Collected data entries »
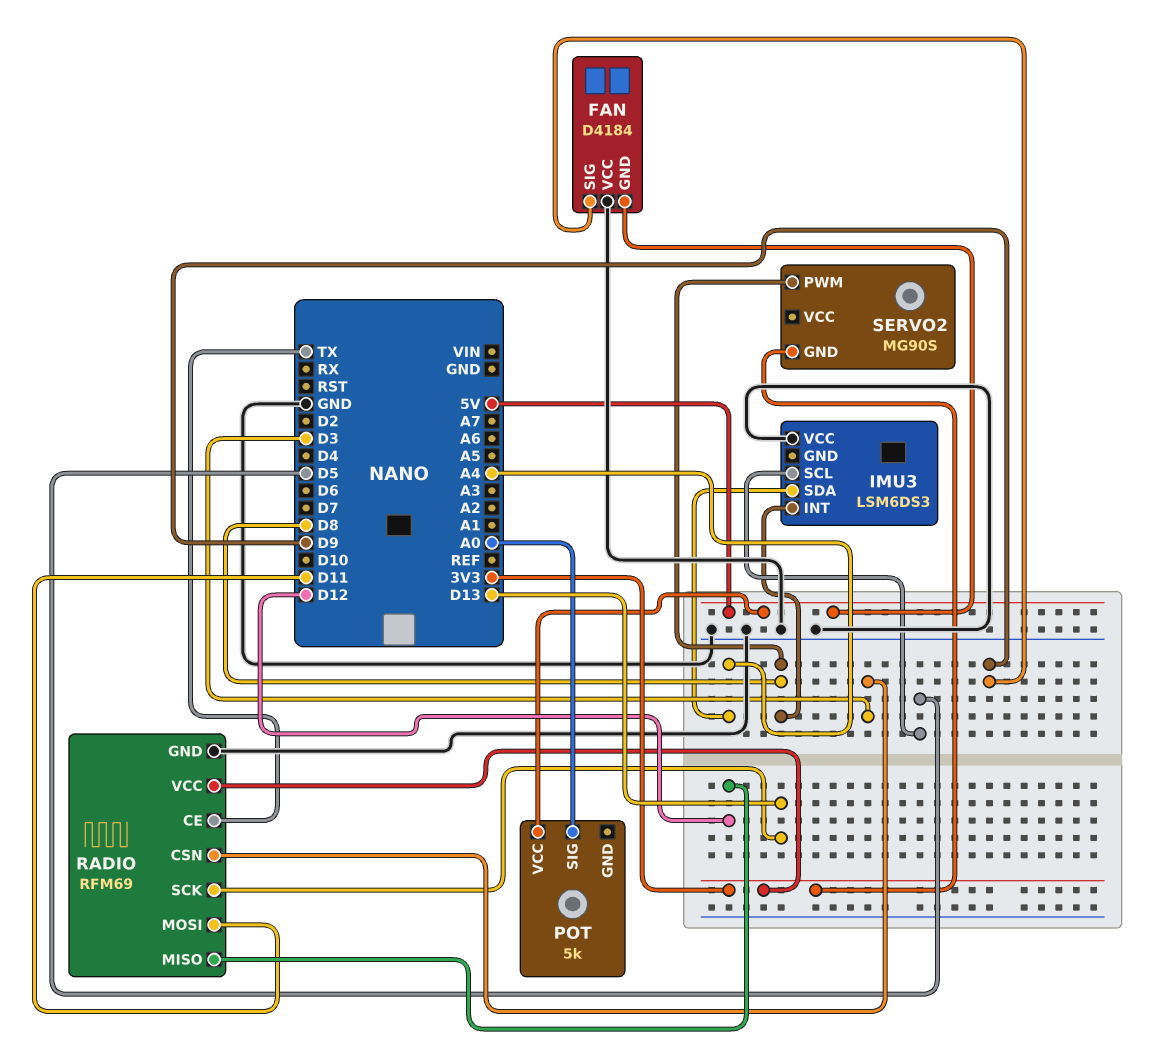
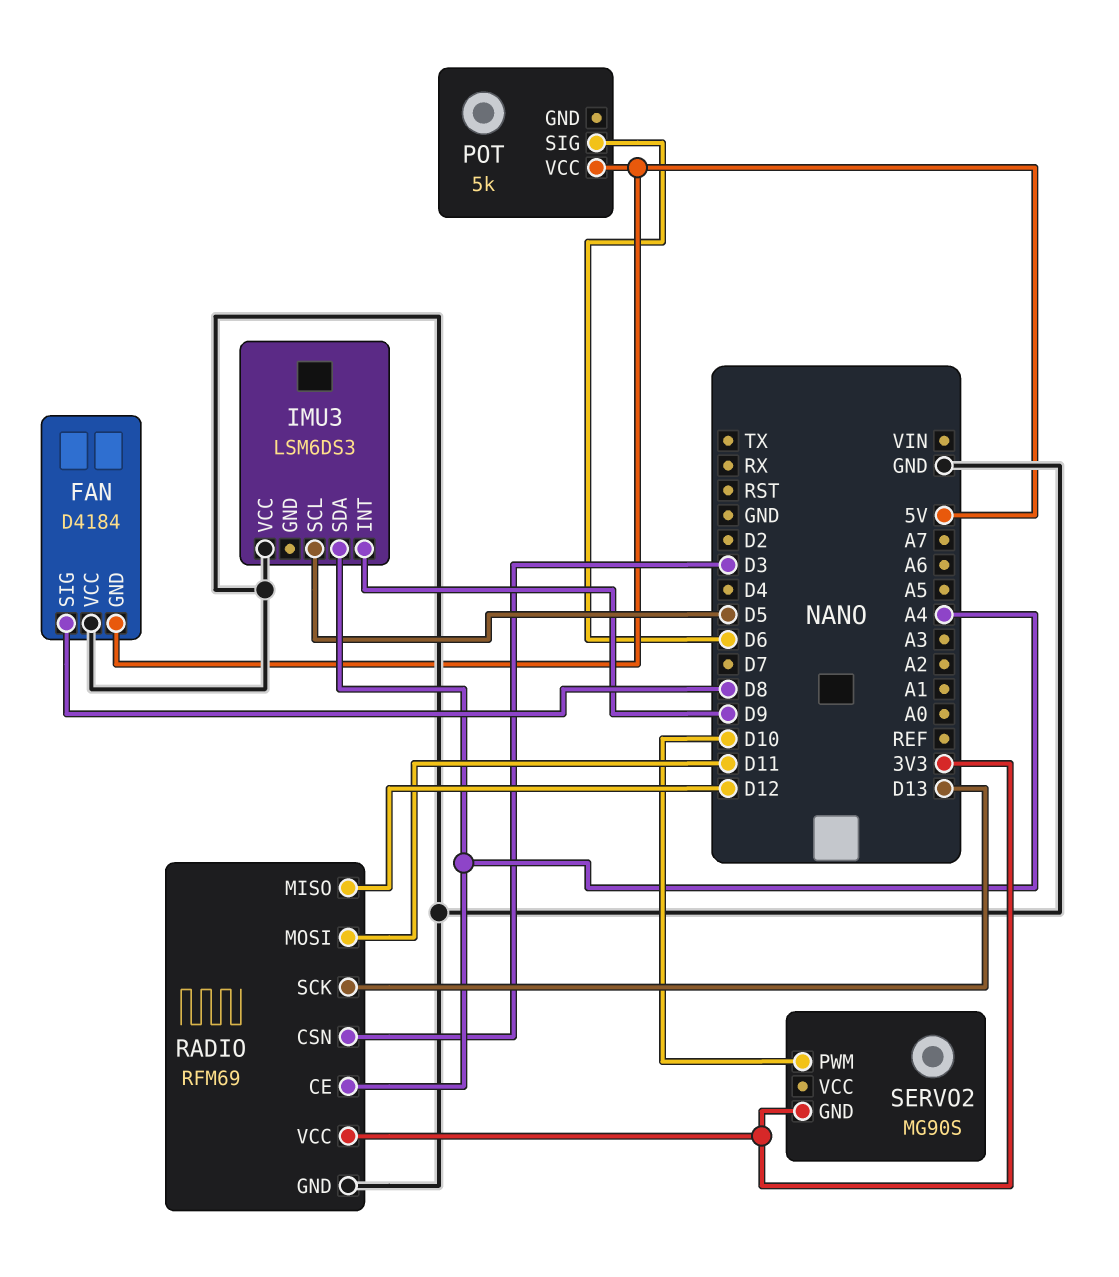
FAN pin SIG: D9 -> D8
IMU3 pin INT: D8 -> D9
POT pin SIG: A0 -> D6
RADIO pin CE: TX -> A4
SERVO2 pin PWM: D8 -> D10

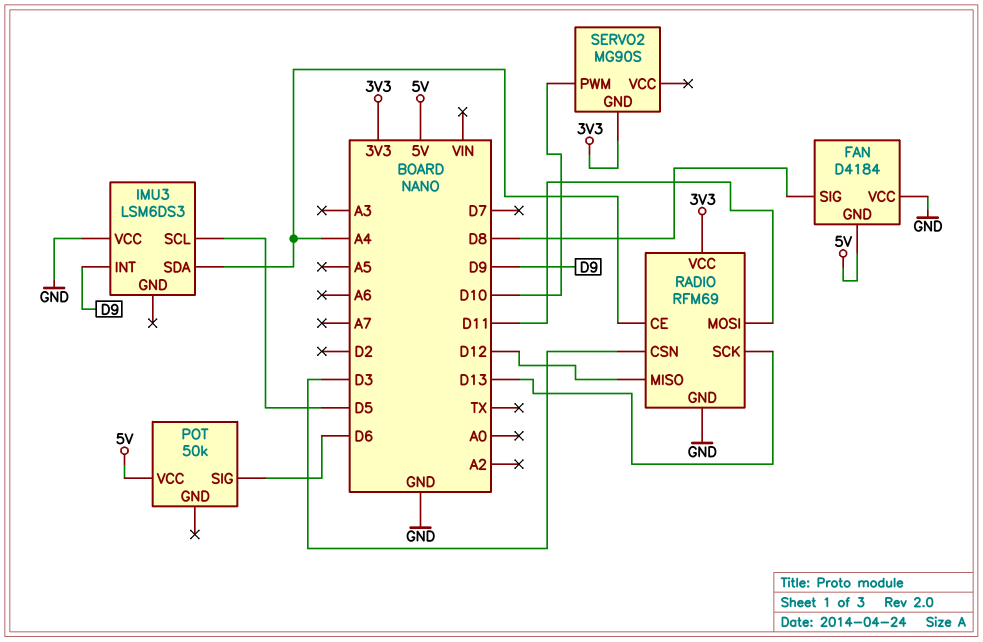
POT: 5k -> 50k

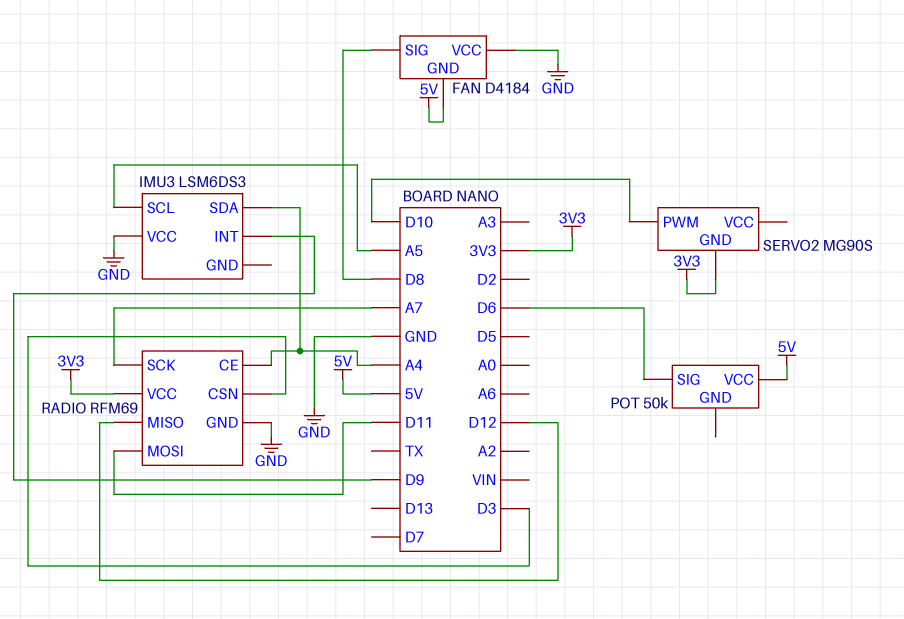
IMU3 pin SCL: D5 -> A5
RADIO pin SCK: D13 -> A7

Task to complete » Because only the text is wanted, repeat all the entries exactly and leave out the pictures.

Answer below »
FAN pin SIG: D9 -> D8
IMU3 pin INT: D8 -> D9
POT pin SIG: A0 -> D6
RADIO pin CE: TX -> A4
SERVO2 pin PWM: D8 -> D10

POT: 5k -> 50k

IMU3 pin SCL: D5 -> A5
RADIO pin SCK: D13 -> A7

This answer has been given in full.